JOB ITEM ▸
Every line in the records below between the one holding "(586, 169) = (679, 227): none" and the one holding "(460, 432) = (447, 429): orange pot -> none", inclusive, is to be set down exactly; all other lines are to be left out.

++++++++

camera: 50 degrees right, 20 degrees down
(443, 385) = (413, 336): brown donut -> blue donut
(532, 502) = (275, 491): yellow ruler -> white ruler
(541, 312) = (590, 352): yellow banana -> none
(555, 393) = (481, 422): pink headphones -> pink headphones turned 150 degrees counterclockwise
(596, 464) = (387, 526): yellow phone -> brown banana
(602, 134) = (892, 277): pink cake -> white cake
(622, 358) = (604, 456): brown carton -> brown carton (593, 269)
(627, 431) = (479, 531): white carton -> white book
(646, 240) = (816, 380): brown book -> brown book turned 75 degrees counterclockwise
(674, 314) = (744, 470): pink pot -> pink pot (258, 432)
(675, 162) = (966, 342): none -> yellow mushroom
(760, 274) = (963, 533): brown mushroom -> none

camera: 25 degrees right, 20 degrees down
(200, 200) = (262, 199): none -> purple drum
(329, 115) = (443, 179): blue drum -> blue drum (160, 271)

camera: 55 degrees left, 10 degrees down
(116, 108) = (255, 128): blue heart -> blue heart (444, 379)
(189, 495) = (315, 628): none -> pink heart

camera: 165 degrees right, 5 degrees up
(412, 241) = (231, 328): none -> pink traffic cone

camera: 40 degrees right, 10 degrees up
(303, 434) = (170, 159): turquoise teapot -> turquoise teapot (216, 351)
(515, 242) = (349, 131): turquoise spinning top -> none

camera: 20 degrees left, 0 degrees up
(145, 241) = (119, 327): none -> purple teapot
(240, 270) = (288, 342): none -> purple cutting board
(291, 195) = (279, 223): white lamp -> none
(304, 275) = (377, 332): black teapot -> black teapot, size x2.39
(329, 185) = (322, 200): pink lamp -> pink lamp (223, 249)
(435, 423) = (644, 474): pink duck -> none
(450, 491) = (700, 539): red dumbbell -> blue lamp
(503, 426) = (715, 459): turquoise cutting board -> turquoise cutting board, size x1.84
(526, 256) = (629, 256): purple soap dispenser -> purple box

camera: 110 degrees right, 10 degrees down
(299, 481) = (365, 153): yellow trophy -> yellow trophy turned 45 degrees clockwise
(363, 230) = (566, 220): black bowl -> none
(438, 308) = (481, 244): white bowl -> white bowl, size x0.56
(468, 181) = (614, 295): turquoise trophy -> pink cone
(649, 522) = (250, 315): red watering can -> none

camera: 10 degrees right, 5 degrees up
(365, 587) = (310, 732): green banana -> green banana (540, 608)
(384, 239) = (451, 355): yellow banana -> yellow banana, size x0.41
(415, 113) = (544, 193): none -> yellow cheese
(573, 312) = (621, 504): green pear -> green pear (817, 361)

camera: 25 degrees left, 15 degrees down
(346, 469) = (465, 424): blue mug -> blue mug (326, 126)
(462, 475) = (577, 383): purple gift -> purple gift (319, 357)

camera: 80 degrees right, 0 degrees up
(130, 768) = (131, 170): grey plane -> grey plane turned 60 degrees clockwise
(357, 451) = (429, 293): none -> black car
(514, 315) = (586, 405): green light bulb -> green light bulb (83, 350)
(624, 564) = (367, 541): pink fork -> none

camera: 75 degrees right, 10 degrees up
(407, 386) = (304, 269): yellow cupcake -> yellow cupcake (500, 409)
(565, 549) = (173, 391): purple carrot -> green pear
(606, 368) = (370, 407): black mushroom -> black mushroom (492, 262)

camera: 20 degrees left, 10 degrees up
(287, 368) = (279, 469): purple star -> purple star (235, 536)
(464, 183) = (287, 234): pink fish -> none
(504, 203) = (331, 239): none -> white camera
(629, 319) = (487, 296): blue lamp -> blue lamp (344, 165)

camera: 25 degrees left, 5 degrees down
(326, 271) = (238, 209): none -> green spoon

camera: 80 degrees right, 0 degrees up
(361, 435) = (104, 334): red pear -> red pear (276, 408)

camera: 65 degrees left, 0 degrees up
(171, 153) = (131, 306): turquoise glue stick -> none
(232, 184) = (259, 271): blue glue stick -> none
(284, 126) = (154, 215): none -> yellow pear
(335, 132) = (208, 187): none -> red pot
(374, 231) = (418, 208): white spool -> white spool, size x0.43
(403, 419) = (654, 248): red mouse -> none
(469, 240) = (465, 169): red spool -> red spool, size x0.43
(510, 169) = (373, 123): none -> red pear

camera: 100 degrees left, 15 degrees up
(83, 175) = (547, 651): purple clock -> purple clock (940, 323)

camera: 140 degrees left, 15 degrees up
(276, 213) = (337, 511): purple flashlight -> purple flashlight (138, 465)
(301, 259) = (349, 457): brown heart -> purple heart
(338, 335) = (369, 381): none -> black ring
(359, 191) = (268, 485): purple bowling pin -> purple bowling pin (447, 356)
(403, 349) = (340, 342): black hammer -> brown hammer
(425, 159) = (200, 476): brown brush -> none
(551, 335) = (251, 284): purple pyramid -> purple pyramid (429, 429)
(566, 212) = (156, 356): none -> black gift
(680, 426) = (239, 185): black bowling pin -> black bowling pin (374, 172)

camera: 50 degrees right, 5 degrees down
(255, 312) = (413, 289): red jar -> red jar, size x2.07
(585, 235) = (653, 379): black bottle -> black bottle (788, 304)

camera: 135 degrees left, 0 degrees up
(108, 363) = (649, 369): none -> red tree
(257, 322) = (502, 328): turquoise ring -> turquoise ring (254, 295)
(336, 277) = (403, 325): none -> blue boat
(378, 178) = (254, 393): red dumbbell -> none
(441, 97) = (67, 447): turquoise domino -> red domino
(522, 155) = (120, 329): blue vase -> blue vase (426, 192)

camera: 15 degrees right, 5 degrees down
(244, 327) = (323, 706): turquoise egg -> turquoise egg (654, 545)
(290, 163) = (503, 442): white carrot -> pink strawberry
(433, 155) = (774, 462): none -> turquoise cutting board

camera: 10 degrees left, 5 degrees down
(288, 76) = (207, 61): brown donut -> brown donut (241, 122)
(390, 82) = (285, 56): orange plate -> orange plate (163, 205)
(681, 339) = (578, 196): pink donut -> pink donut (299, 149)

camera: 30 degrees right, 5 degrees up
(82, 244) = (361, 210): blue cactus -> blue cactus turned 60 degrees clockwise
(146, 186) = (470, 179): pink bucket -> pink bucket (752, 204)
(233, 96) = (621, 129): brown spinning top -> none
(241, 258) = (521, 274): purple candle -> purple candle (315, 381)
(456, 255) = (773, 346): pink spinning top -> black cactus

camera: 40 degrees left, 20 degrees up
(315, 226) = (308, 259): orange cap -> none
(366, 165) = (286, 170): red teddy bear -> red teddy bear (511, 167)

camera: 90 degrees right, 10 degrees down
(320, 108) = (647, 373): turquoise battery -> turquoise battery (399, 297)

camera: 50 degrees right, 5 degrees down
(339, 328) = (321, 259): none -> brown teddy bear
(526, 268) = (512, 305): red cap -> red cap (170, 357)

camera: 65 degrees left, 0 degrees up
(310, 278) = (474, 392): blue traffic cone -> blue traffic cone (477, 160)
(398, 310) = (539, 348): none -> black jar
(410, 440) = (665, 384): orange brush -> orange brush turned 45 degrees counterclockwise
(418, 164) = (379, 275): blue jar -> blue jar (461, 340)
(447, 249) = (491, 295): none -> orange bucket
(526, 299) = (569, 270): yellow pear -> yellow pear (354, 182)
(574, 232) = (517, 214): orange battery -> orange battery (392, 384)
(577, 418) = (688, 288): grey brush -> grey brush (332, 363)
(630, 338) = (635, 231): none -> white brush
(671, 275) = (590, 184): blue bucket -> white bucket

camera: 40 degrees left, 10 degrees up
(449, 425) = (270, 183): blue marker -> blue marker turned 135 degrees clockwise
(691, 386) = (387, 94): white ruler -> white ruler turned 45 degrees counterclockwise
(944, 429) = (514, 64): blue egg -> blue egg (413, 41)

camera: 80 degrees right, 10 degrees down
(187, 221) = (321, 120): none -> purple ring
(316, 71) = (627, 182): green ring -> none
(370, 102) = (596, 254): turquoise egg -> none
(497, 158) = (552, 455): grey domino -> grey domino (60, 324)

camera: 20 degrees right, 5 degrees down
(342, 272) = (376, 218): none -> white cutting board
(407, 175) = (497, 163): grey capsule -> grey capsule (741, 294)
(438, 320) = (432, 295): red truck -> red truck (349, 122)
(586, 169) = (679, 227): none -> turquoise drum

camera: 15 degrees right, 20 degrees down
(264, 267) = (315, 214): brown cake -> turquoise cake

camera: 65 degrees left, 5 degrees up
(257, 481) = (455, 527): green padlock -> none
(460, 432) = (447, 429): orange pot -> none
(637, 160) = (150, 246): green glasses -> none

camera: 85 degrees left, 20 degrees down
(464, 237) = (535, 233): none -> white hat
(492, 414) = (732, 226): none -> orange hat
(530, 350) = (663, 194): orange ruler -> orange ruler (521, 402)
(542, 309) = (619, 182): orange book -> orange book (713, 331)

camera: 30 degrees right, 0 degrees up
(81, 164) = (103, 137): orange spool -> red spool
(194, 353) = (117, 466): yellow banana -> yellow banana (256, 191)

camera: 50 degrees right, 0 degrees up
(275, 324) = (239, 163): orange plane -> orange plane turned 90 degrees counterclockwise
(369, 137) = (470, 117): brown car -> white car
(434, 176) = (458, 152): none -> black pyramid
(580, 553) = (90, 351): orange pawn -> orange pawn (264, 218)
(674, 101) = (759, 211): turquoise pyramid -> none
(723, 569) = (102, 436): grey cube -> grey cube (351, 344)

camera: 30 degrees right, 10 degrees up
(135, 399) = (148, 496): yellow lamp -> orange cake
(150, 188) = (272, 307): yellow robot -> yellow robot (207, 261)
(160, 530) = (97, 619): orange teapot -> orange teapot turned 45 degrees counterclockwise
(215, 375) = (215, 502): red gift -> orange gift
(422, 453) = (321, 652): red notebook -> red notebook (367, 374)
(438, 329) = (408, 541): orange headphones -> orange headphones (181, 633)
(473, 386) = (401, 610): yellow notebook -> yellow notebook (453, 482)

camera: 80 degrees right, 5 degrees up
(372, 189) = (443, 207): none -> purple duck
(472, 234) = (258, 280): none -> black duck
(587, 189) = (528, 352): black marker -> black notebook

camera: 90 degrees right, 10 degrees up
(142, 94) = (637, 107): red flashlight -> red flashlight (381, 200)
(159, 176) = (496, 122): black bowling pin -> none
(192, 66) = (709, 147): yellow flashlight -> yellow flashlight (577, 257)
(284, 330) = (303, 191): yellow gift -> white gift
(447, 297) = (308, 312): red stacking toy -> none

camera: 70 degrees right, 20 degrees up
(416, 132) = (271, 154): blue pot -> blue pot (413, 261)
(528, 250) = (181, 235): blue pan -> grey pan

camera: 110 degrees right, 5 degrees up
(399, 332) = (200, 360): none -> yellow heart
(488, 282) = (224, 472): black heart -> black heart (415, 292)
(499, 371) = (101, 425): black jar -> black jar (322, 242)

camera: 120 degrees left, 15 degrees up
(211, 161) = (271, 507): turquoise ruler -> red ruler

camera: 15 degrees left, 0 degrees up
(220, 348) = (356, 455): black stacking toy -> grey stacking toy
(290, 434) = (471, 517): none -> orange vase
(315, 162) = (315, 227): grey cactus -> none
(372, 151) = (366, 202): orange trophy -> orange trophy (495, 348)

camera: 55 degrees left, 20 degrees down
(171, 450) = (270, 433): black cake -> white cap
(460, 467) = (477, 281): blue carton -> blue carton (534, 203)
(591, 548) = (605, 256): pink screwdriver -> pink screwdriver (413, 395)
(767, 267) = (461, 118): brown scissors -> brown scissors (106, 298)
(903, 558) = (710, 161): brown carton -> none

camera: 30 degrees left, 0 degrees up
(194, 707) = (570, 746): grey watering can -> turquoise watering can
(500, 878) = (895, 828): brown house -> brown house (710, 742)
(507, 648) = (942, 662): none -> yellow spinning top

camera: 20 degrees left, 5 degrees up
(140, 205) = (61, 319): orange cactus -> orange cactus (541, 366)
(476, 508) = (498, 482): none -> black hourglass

++++++++

WRITTEN SOLUTION ▸
(586, 169) = (679, 227): none -> turquoise drum

camera: 15 degrees right, 20 degrees down
(264, 267) = (315, 214): brown cake -> turquoise cake

camera: 65 degrees left, 5 degrees up
(257, 481) = (455, 527): green padlock -> none
(460, 432) = (447, 429): orange pot -> none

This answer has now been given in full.